Task to complete
Using the data below, return all lines in which "cake" appears.

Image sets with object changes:
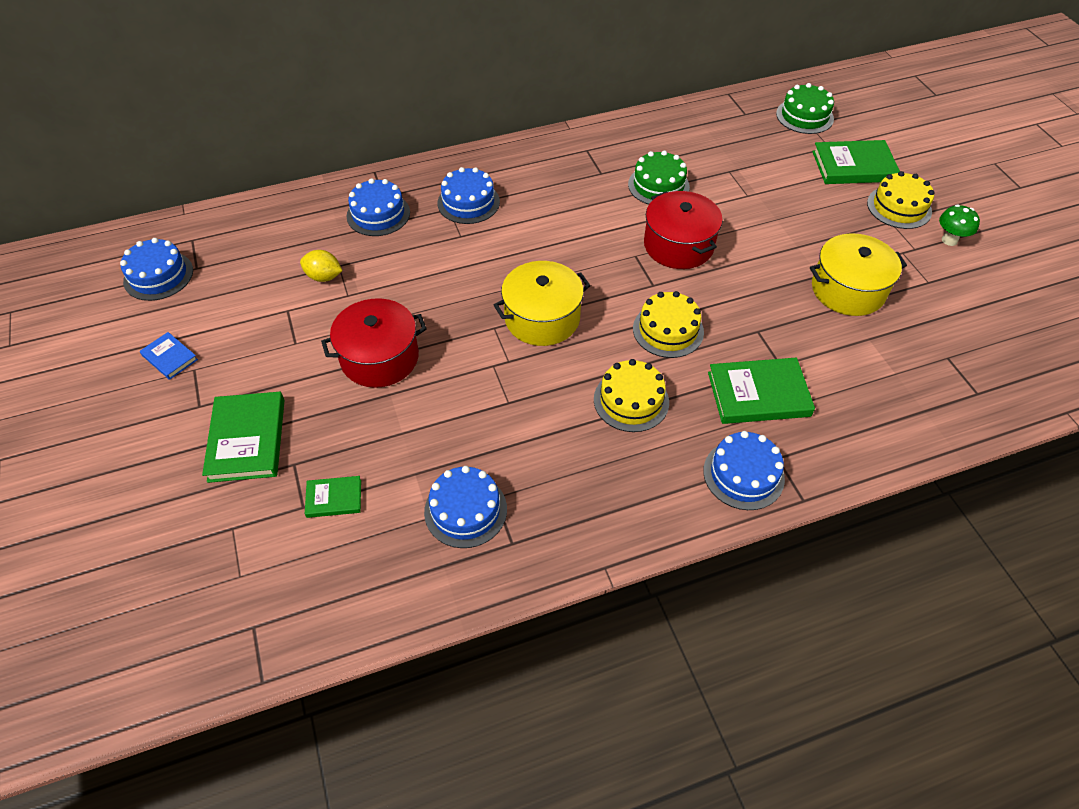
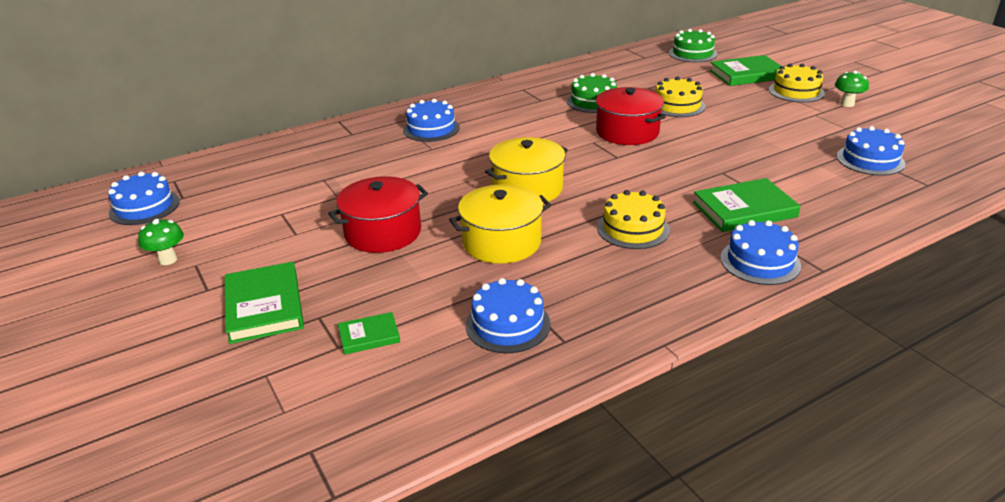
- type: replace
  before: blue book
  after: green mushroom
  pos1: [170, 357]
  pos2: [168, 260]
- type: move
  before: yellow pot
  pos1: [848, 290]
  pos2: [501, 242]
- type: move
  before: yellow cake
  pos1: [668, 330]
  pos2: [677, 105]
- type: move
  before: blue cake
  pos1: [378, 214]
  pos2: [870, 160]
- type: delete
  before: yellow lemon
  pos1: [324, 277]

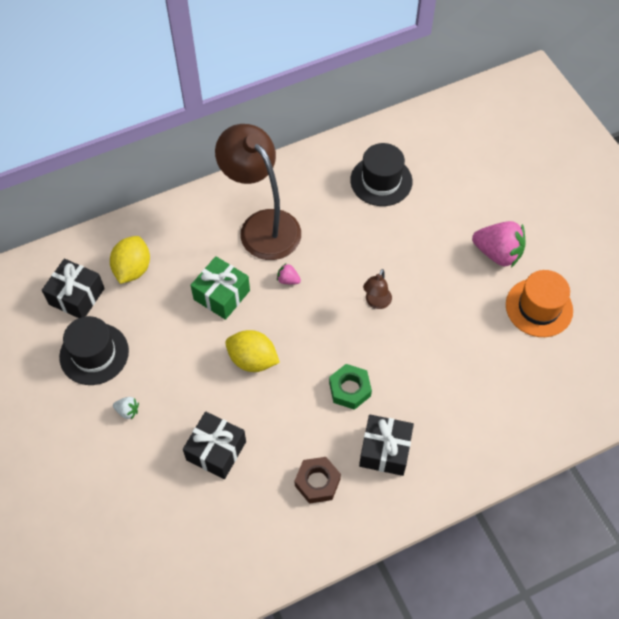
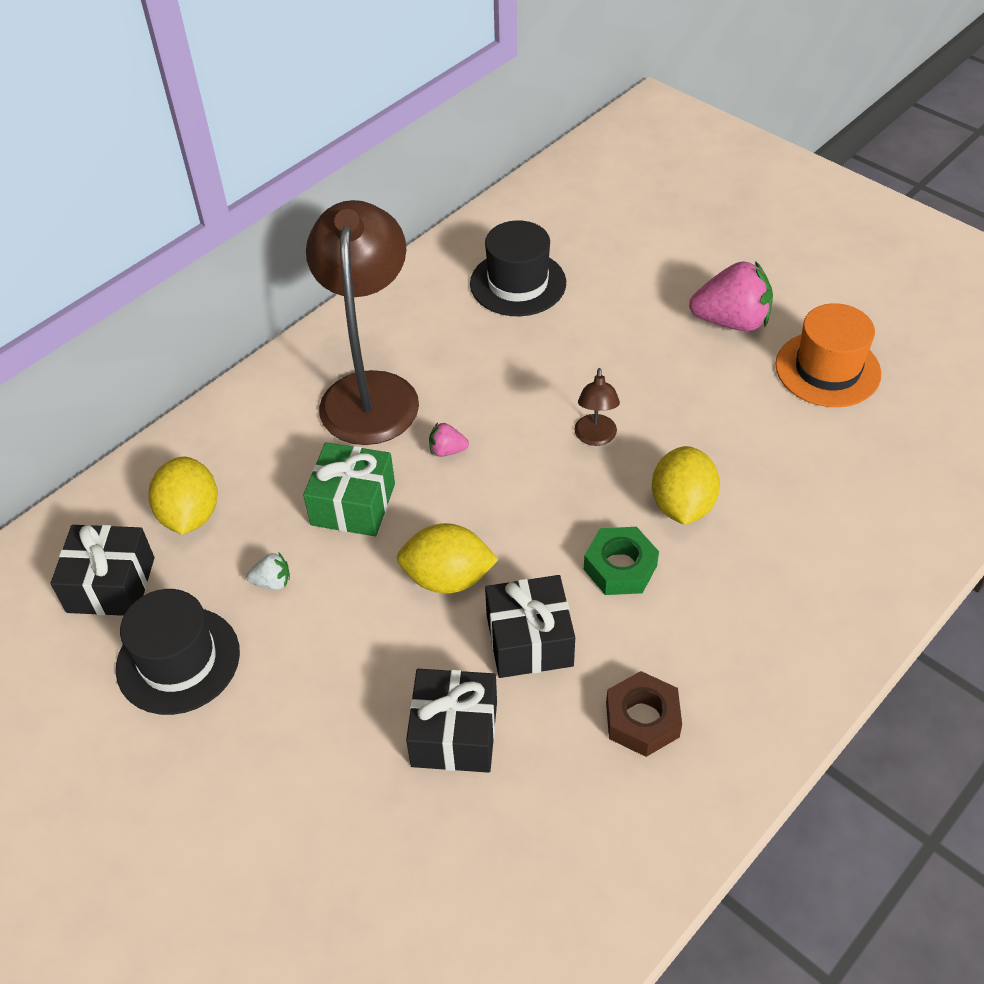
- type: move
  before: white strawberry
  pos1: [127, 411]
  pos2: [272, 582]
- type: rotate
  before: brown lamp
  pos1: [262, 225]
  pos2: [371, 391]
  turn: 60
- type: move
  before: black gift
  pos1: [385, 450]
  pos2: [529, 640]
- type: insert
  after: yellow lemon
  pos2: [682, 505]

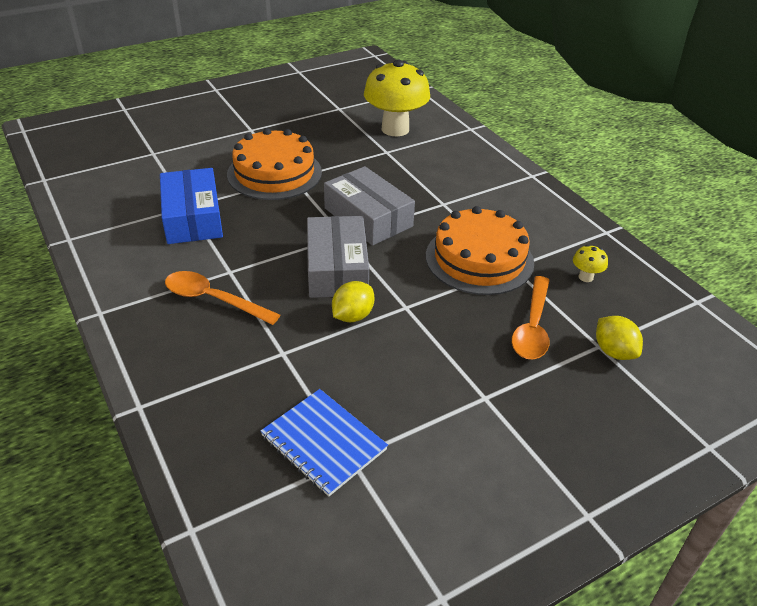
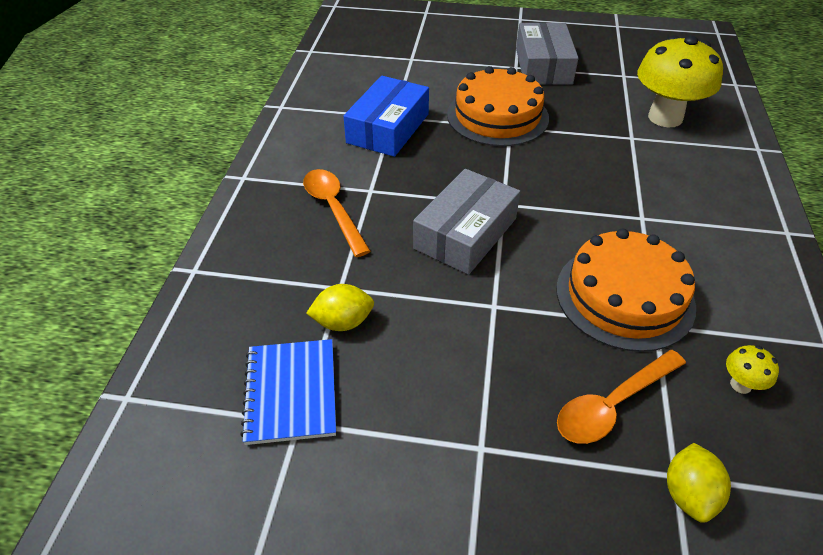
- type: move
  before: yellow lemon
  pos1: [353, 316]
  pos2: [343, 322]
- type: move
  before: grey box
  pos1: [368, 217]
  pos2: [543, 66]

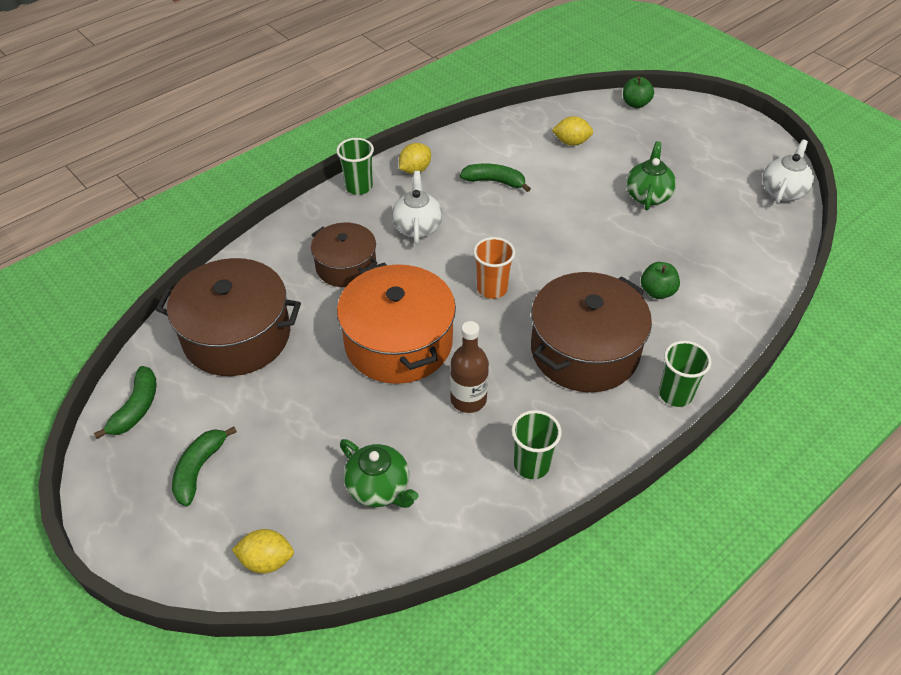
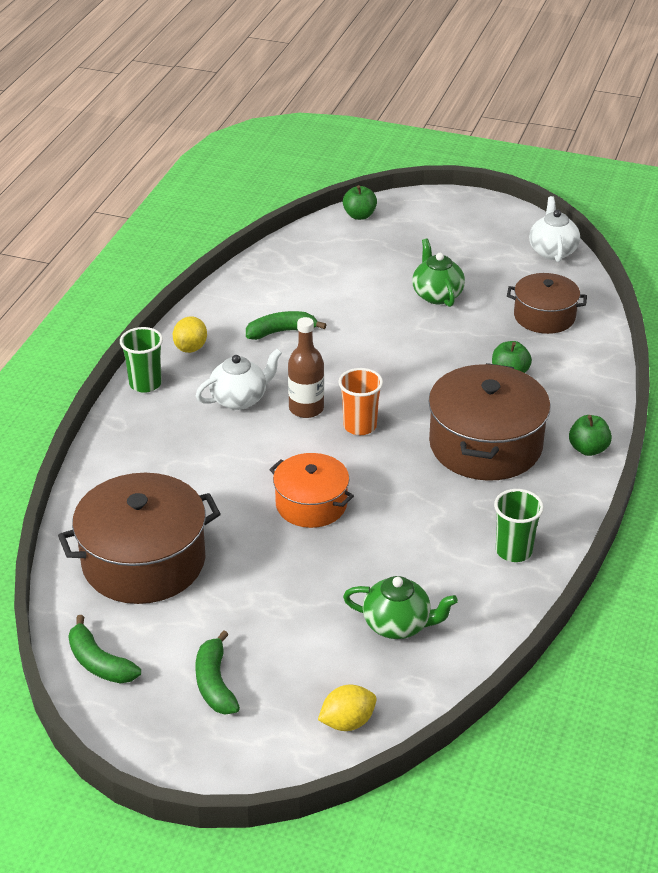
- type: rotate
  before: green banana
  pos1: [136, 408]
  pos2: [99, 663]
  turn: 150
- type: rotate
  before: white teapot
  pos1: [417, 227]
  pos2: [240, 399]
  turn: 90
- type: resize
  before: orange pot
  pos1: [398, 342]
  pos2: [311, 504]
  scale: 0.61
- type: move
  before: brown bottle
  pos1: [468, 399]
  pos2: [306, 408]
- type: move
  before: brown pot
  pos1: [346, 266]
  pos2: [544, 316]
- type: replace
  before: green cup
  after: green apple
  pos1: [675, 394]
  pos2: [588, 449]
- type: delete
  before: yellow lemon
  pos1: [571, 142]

Output for this task
  before: yellow cake
  before: blue cake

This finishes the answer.